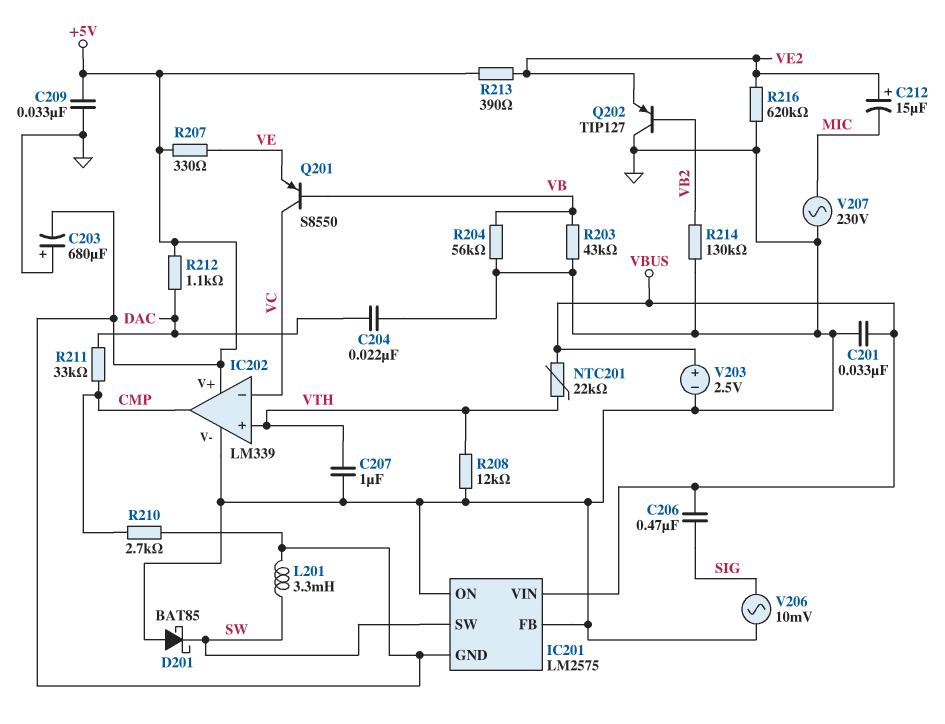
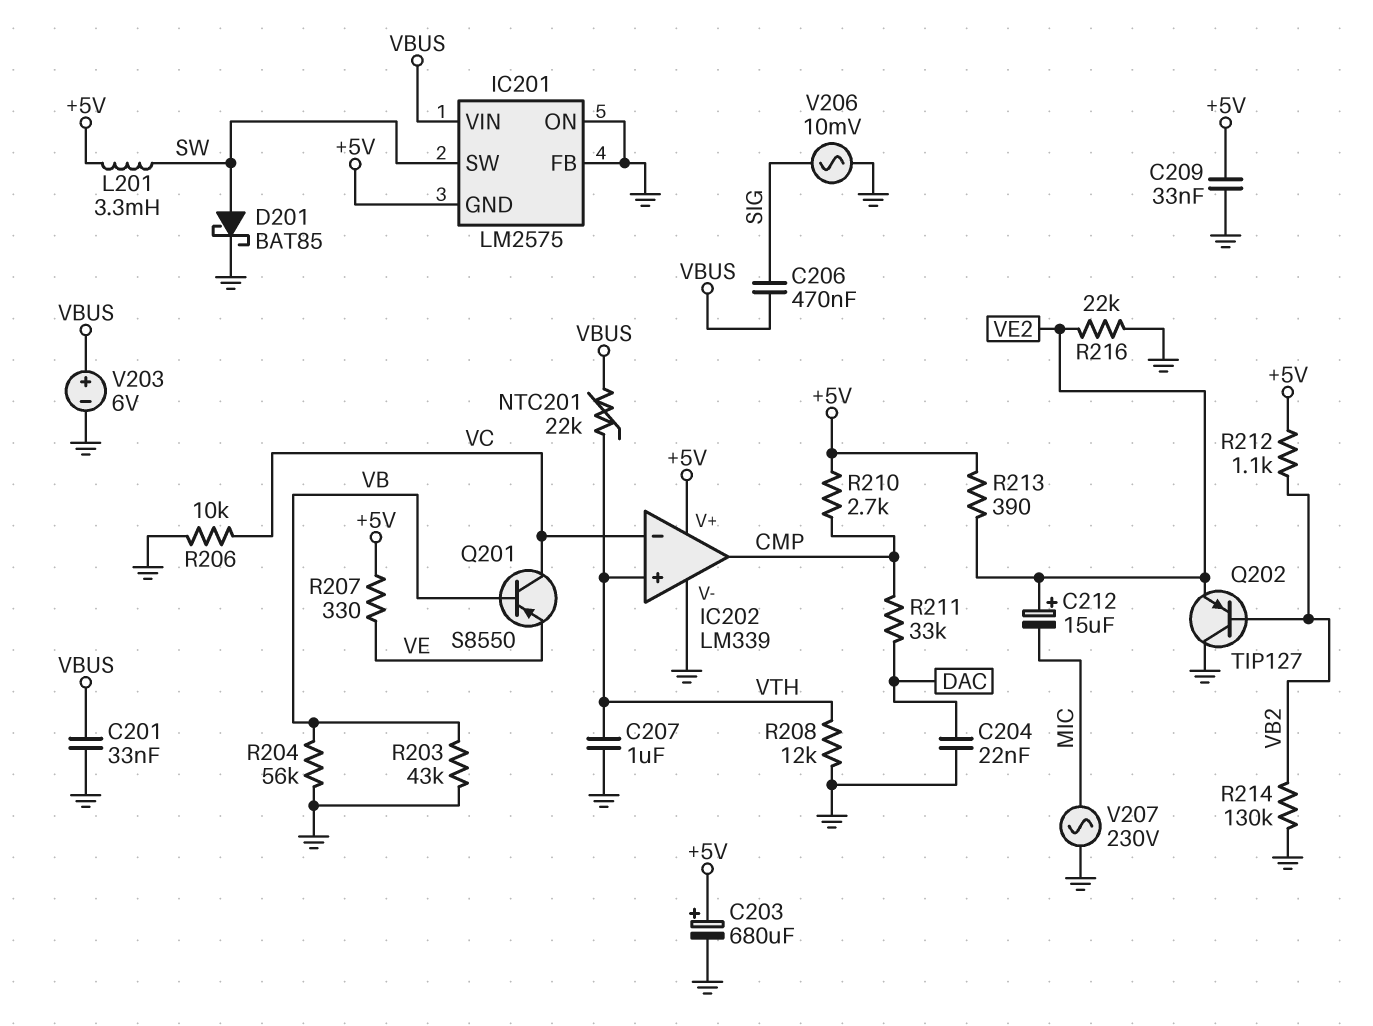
C203: 680uF (plus GND, minus +5V) -> 680uF (plus +5V, minus GND)
D201: schottky BAT85 (A GND, K SW) -> schottky BAT85 (A SW, K GND)
R206: none -> 10k (GND, VC)
R212: 1.1k (+5V, DAC) -> 1.1k (+5V, VB2)
R216: 620k (GND, VE2) -> 22k (GND, VE2)
V203: 2.5V (plus VBUS, minus GND) -> 6V (plus VBUS, minus GND)

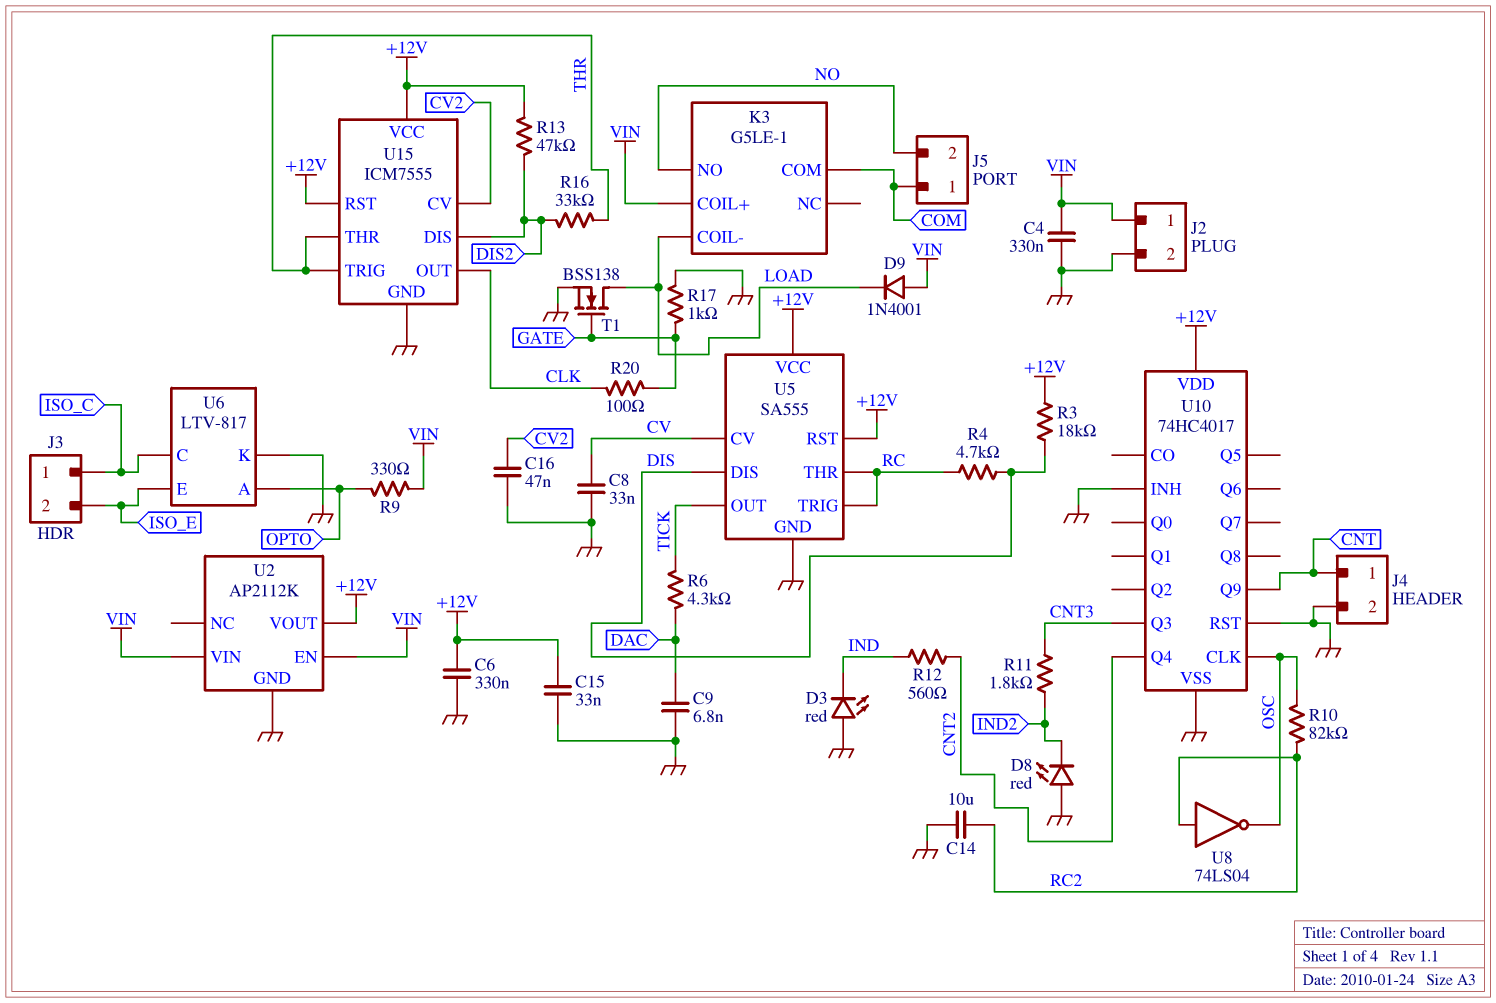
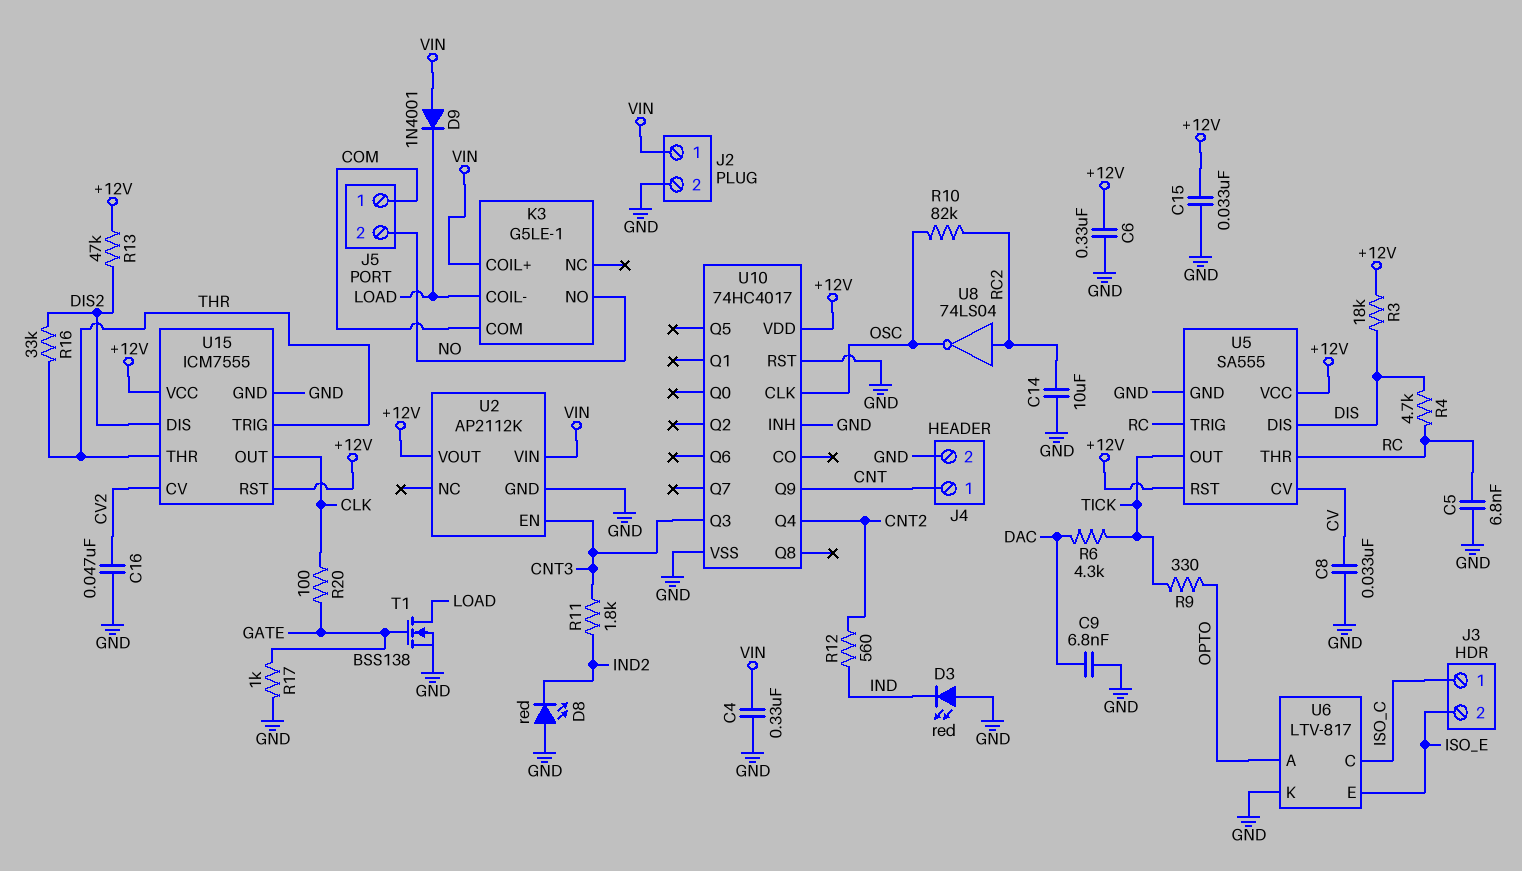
C5: none -> 6.8nF (GND, RC)
R9: 330 (OPTO, VIN) -> 330 (OPTO, TICK)
U2 pin EN: VIN -> CNT3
==============================
WHAT NEEDS TO BE DONE :: Word for word, retype the lines from the one with "R212: 1.1k (+5V, DAC) -> 1.1k (+5V, VB2)" through the final line of the data, both included. No pictures belong in the copy.

SOLUTION TO THIS EXERCISE ::
R212: 1.1k (+5V, DAC) -> 1.1k (+5V, VB2)
R216: 620k (GND, VE2) -> 22k (GND, VE2)
V203: 2.5V (plus VBUS, minus GND) -> 6V (plus VBUS, minus GND)

C5: none -> 6.8nF (GND, RC)
R9: 330 (OPTO, VIN) -> 330 (OPTO, TICK)
U2 pin EN: VIN -> CNT3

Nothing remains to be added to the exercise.